▶ _SUPPLIED INFORMATION_

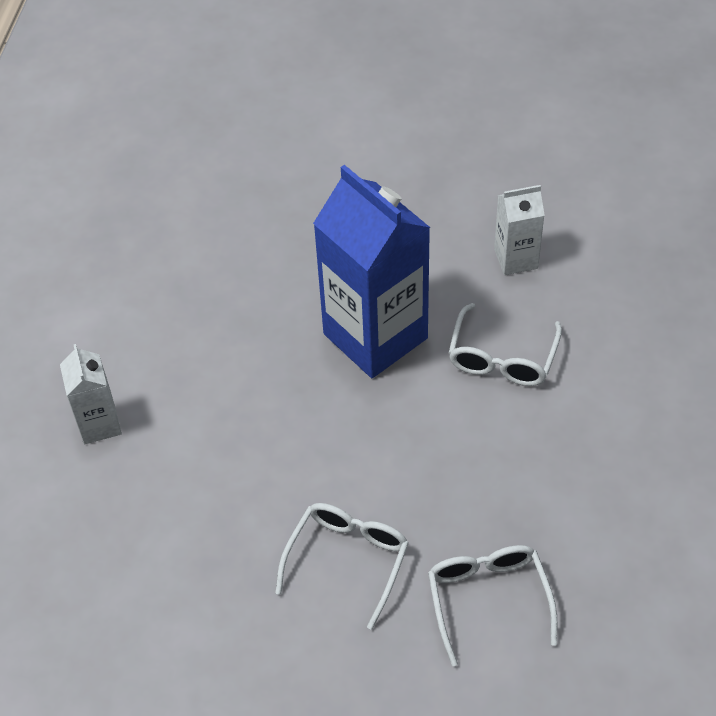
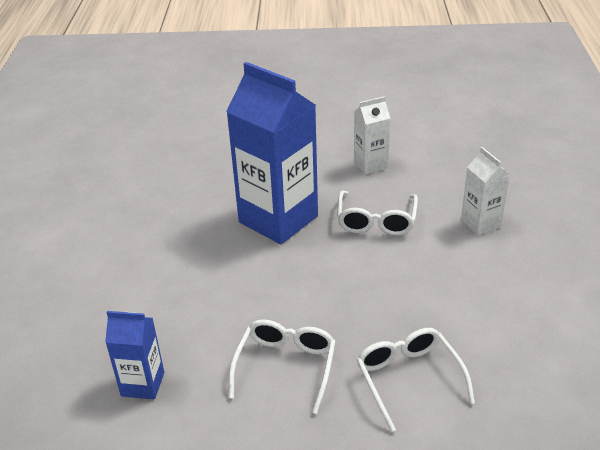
camera: 10 degrees left, 15 degrees down
(99, 424) = (66, 299): white carton -> white carton (480, 223)
(180, 558) = (143, 384): none -> blue carton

▶ _WORK ITEM_
The answer must be all the lines above that hold the word "carton".

▶ _ANSWER TO THIS TASK_
(99, 424) = (66, 299): white carton -> white carton (480, 223)
(180, 558) = (143, 384): none -> blue carton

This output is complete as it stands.